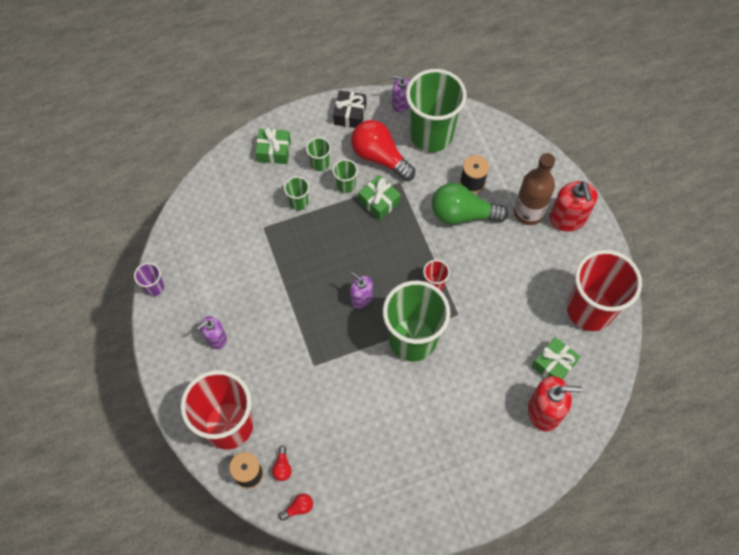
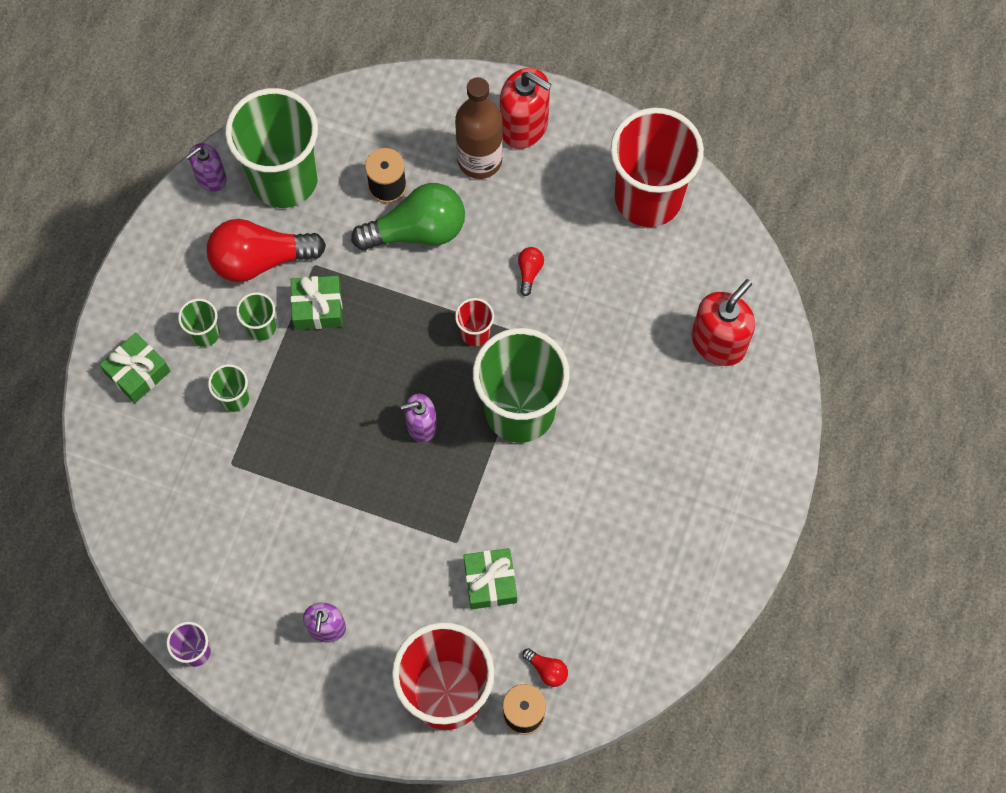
camera: 50 degrees left, 5 degrees up
(298, 508) = (608, 687): red light bulb -> red light bulb (529, 271)
(350, 114) = (170, 246): black gift -> none
(462, 214) = (417, 230): green light bulb -> green light bulb turned 150 degrees counterclockwise
(553, 364) = (676, 288): green gift -> green gift (490, 582)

=====

**Exercise requirements:**
Check each line of the material for "gift". Copy the ones that have it.

**Expected answer:**
(350, 114) = (170, 246): black gift -> none
(553, 364) = (676, 288): green gift -> green gift (490, 582)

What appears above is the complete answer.